====== Source records ======
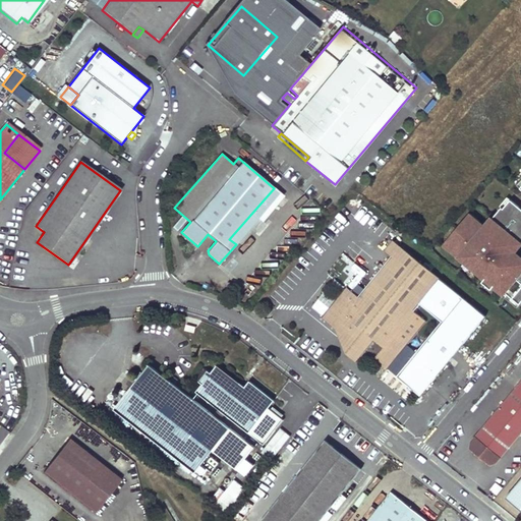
[(274,188),(229,239),(236,244),(280,193),(274,188)]
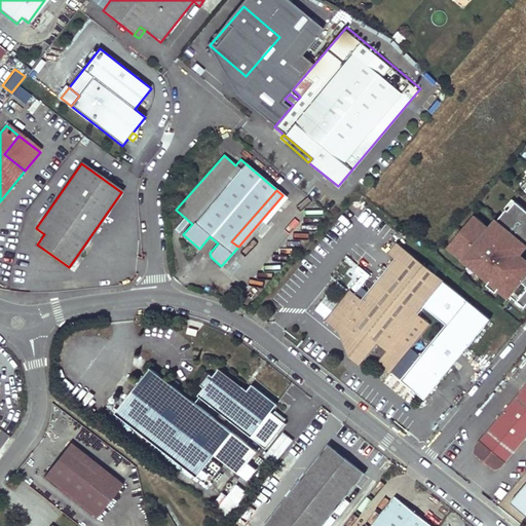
[(473,219),(451,246),(459,253),(458,254),(512,299),(514,297),(525,307),(525,306),(525,260),(521,257),(520,259),(514,254),(525,239),(525,210),(516,202),(509,211),(508,210),(496,222),(500,225),(493,233),(483,225),(482,226),(473,219)]
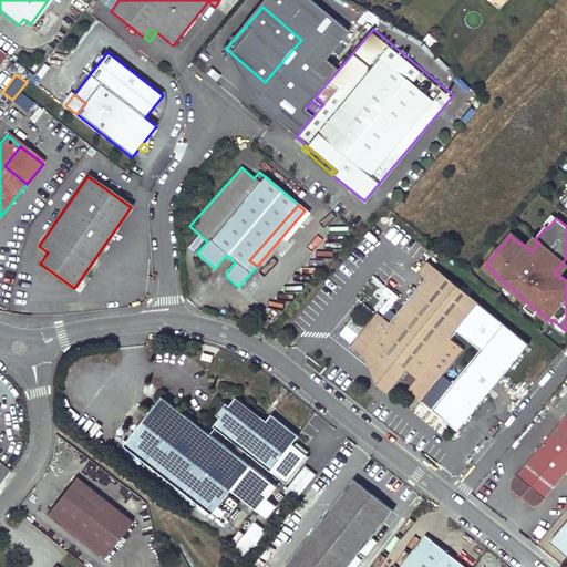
[(187,246),(193,250),(203,239),(198,235),(187,246)]
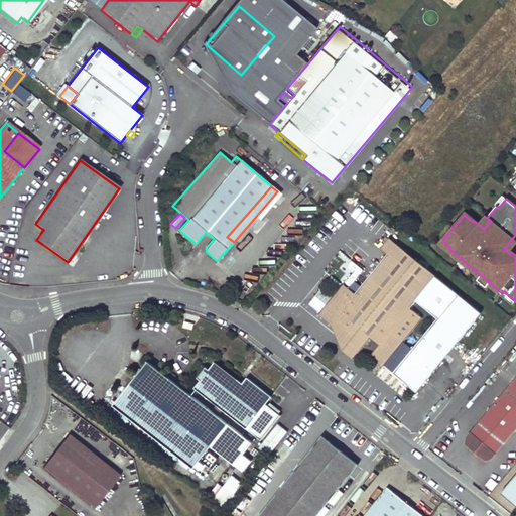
[(179,230),(177,232),(195,246),(196,244),(179,230)]
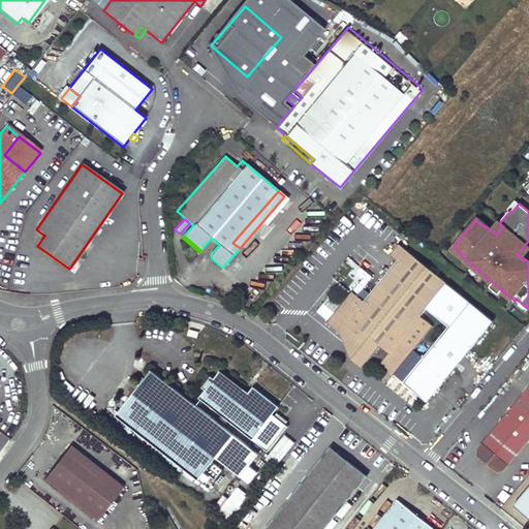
[(522,256),(528,248),(528,241),(517,255),(523,260),(524,258),(522,256)]
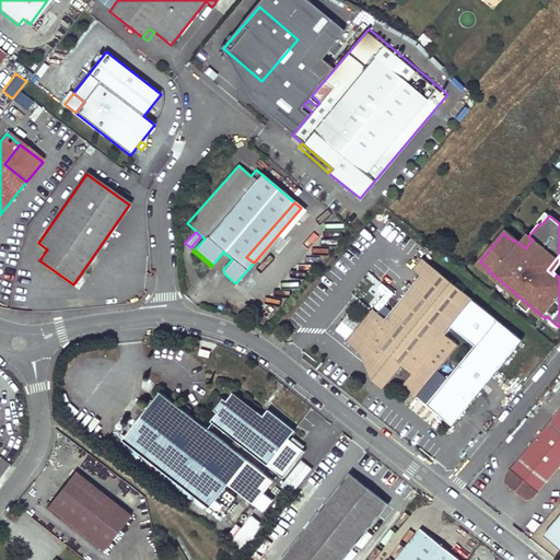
[(423,257),(415,266),(422,272),(431,263),(423,257)]
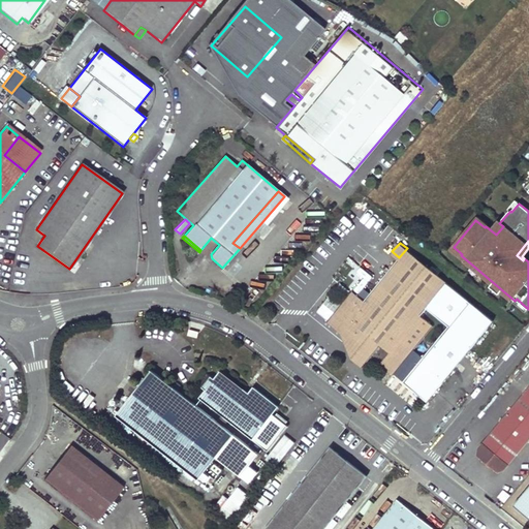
[(470,301),(447,282),(407,248),(399,257),(365,300),(353,290),(329,319),(340,329),(355,341),(350,347),(350,351),(353,354),(351,356),(362,367),(371,355),(392,374),(432,324),(421,314),(426,307),(449,327),(470,301)]
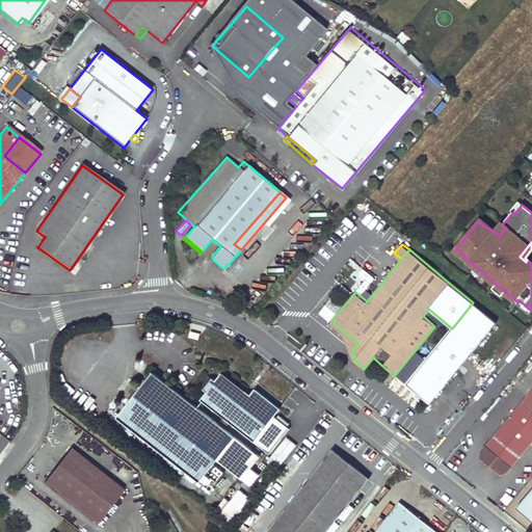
[(351,274),(357,263),(349,259),(343,270),(351,274)]
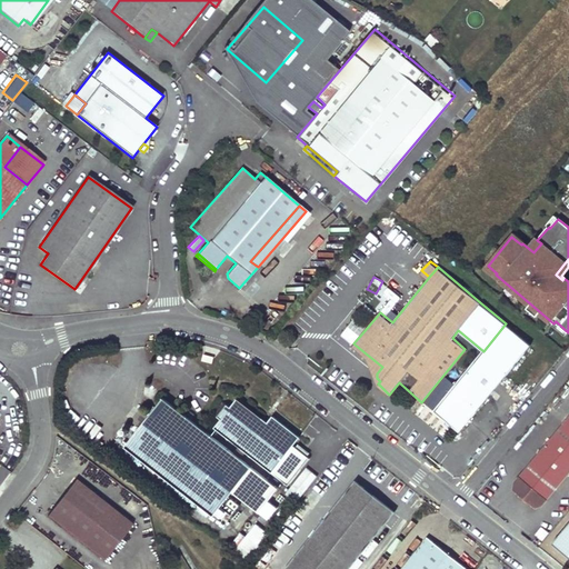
[(389,317),(402,296),(385,285),(376,298),(385,303),(379,311),(389,317)]
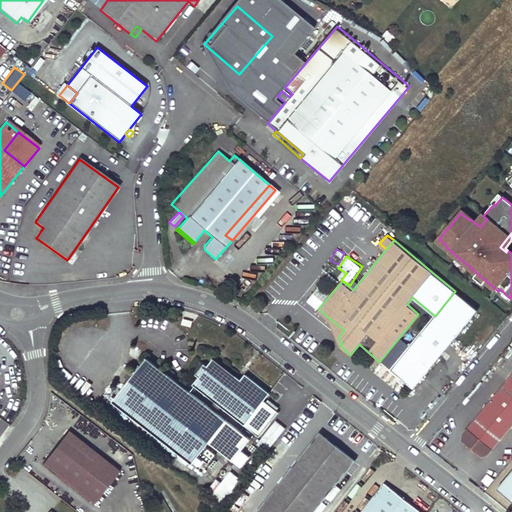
[(316,309),(328,293),(318,285),(305,301),(316,309)]
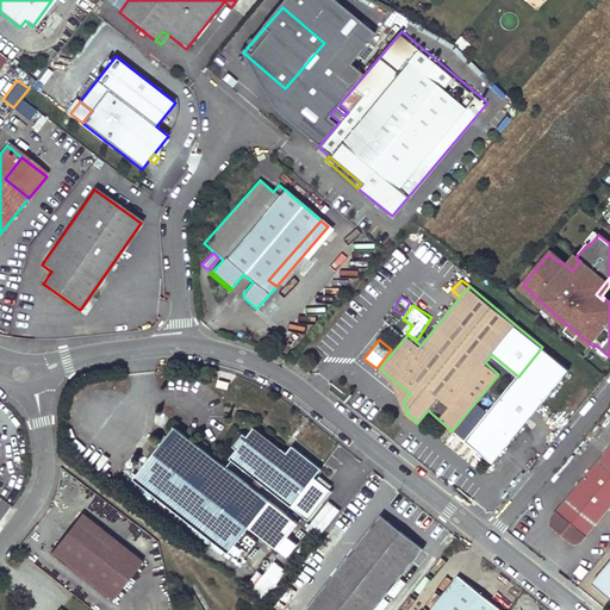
[(491,462),(570,369),(542,347),(518,377),(465,440),(491,462)]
======
## Try it:
Output every entry above exactly as written, but omit the pictures.

## Output of the exercise:
[(274,188),(229,239),(236,244),(280,193),(274,188)]
[(473,219),(451,246),(459,253),(458,254),(512,299),(514,297),(525,307),(525,306),(525,260),(521,257),(520,259),(514,254),(525,239),(525,210),(516,202),(509,211),(508,210),(496,222),(500,225),(493,233),(483,225),(482,226),(473,219)]
[(187,246),(193,250),(203,239),(198,235),(187,246)]
[(179,230),(177,232),(195,246),(196,244),(179,230)]
[(522,256),(528,248),(528,241),(517,255),(523,260),(524,258),(522,256)]
[(423,257),(415,266),(422,272),(431,263),(423,257)]
[(470,301),(447,282),(407,248),(399,257),(365,300),(353,290),(329,319),(340,329),(355,341),(350,347),(350,351),(353,354),(351,356),(362,367),(371,355),(392,374),(432,324),(421,314),(426,307),(449,327),(470,301)]
[(351,274),(357,263),(349,259),(343,270),(351,274)]
[(389,317),(402,296),(385,285),(376,298),(385,303),(379,311),(389,317)]
[(316,309),(328,293),(318,285),(305,301),(316,309)]
[(491,462),(570,369),(542,347),(518,377),(465,440),(491,462)]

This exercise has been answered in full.